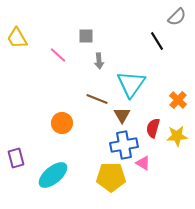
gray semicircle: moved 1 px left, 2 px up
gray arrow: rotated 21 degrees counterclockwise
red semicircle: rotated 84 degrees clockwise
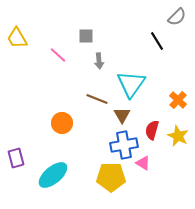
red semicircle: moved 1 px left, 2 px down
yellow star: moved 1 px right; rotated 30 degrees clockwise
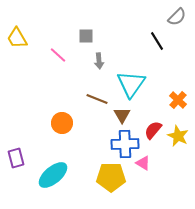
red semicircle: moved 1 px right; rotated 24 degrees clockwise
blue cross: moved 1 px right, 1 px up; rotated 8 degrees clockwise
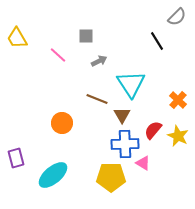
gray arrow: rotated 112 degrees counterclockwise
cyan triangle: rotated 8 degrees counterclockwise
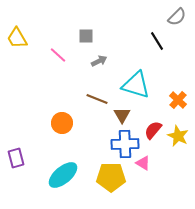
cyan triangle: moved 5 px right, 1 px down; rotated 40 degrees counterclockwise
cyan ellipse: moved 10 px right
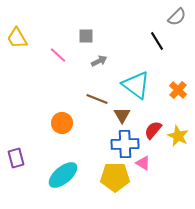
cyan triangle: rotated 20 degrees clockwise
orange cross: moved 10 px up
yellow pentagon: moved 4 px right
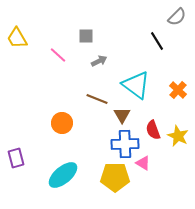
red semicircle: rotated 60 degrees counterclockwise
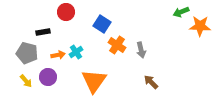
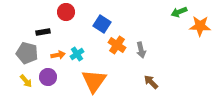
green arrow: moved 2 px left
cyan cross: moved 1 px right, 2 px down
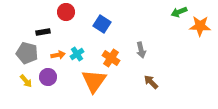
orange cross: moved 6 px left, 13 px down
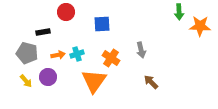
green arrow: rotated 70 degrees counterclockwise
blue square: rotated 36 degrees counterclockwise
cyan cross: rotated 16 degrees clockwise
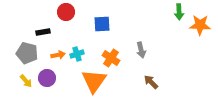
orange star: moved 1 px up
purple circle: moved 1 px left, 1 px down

Direction — Rewrite the lines of all the records above as a Markdown table with two columns, Row and Change, numbering each row and leaving out blank lines. Omit the picture lines from the table.

Output for this exercise —
| Row | Change |
|---|---|
| 1 | gray semicircle: moved 1 px left, 2 px up |
| 2 | gray arrow: rotated 21 degrees counterclockwise |
| 3 | red semicircle: rotated 84 degrees clockwise |
| 4 | red semicircle: moved 1 px left, 2 px down |
| 5 | yellow star: moved 1 px right; rotated 30 degrees clockwise |
| 6 | red semicircle: moved 1 px right; rotated 24 degrees clockwise |
| 7 | blue cross: moved 1 px right, 1 px up; rotated 8 degrees clockwise |
| 8 | gray arrow: rotated 112 degrees counterclockwise |
| 9 | cyan triangle: rotated 8 degrees counterclockwise |
| 10 | cyan triangle: moved 5 px right, 1 px down; rotated 40 degrees counterclockwise |
| 11 | cyan ellipse: moved 10 px right |
| 12 | cyan triangle: rotated 20 degrees clockwise |
| 13 | orange cross: moved 10 px up |
| 14 | yellow pentagon: moved 4 px right |
| 15 | red semicircle: rotated 60 degrees counterclockwise |
| 16 | green arrow: moved 2 px left |
| 17 | cyan cross: moved 1 px right, 2 px down |
| 18 | orange cross: moved 6 px left, 13 px down |
| 19 | green arrow: rotated 70 degrees counterclockwise |
| 20 | blue square: rotated 36 degrees counterclockwise |
| 21 | cyan cross: rotated 16 degrees clockwise |
| 22 | orange star: moved 1 px up |
| 23 | purple circle: moved 1 px left, 1 px down |